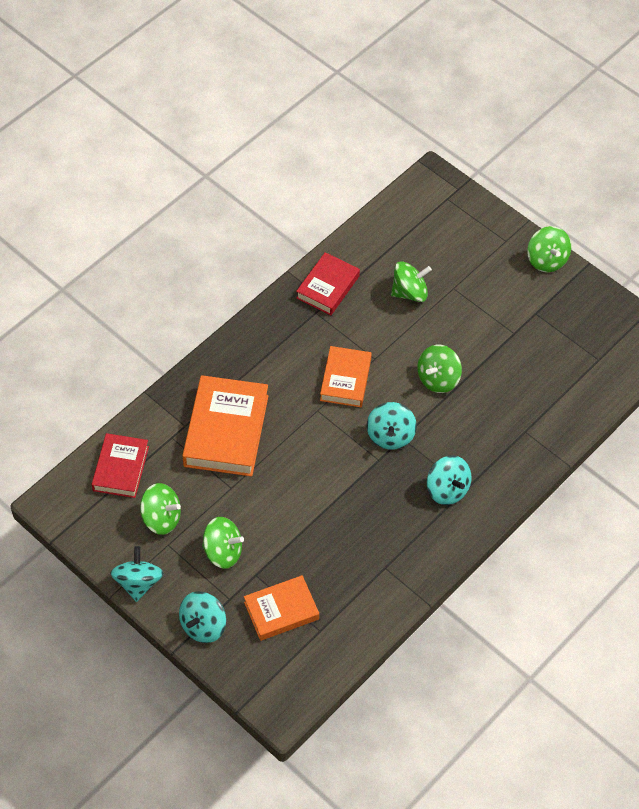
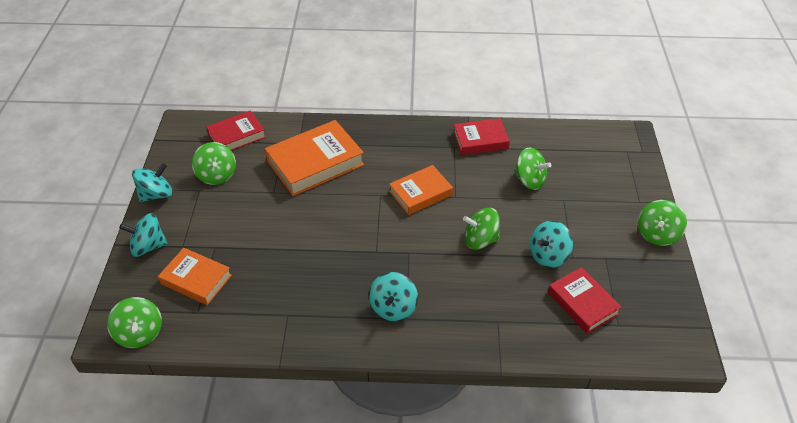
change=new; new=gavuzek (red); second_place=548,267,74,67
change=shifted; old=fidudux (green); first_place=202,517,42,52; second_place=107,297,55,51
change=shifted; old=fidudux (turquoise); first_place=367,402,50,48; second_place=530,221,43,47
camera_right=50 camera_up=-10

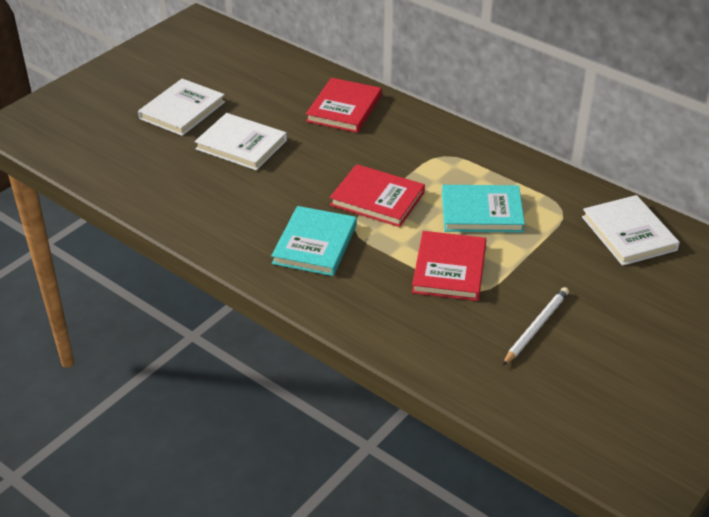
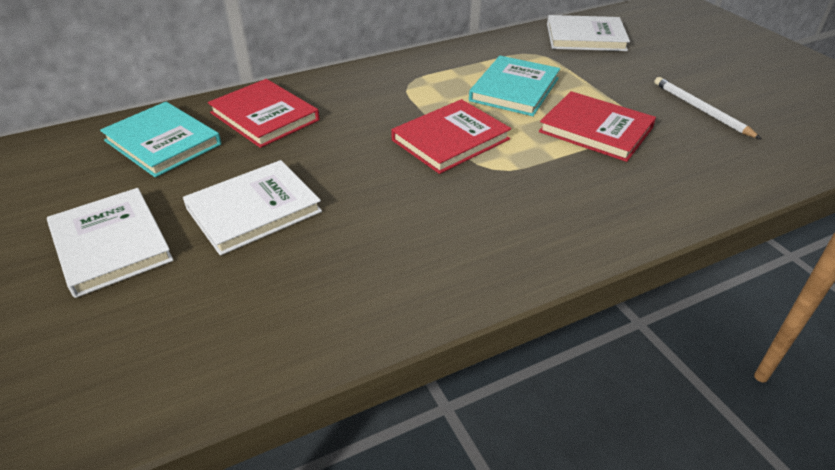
change=shifted; old=gavuzek (turquoise); first_place=271,206,86,70; second_place=100,102,121,75
camera_right=-65 camera_up=0

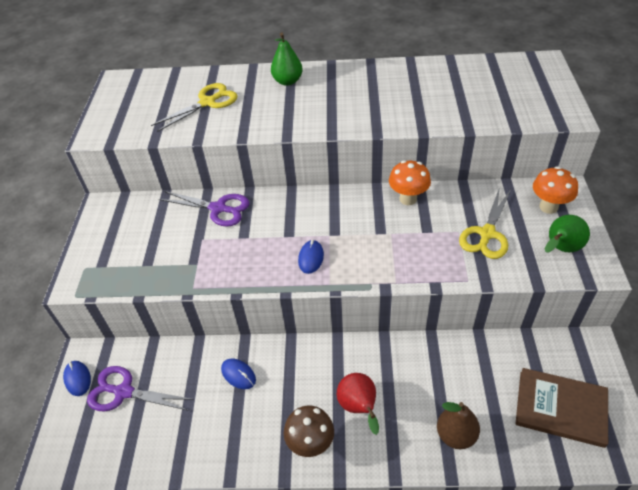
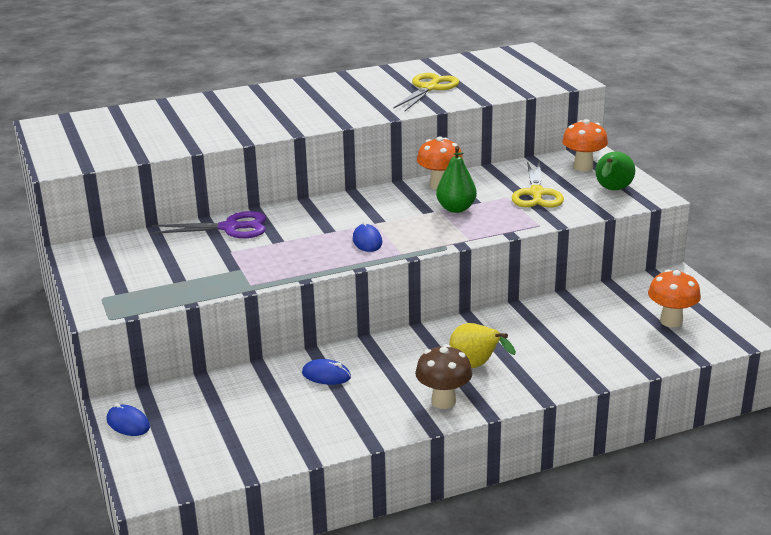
change=gone; old=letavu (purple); first_place=87,366,107,45
change=gone; old=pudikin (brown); first_place=437,402,43,47
change=shifted; old=letavu (yellow); first_place=151,83,87,49; second_place=393,73,66,38
change=shifted; old=pudikin (green); first_place=271,33,32,53; second_place=436,146,41,67
change=swapped; old=gavuzek (brown); new=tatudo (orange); first_place=515,368,93,80; second_place=648,269,53,58
change=repainted; old=pudikin (red); new=pudikin (yellow); first_place=337,373,42,62; second_place=449,323,67,45
camera_right=-25 camera_up=-20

▶ Work order
Reproduce the entries exactly. Do not carry over any picture.

▶ Written answer
change=new; new=gavuzek (red); second_place=548,267,74,67
change=shifted; old=fidudux (green); first_place=202,517,42,52; second_place=107,297,55,51
change=shifted; old=fidudux (turquoise); first_place=367,402,50,48; second_place=530,221,43,47
camera_right=50 camera_up=-10

change=shifted; old=gavuzek (turquoise); first_place=271,206,86,70; second_place=100,102,121,75
camera_right=-65 camera_up=0

change=gone; old=letavu (purple); first_place=87,366,107,45
change=gone; old=pudikin (brown); first_place=437,402,43,47
change=shifted; old=letavu (yellow); first_place=151,83,87,49; second_place=393,73,66,38
change=shifted; old=pudikin (green); first_place=271,33,32,53; second_place=436,146,41,67
change=swapped; old=gavuzek (brown); new=tatudo (orange); first_place=515,368,93,80; second_place=648,269,53,58
change=repainted; old=pudikin (red); new=pudikin (yellow); first_place=337,373,42,62; second_place=449,323,67,45
camera_right=-25 camera_up=-20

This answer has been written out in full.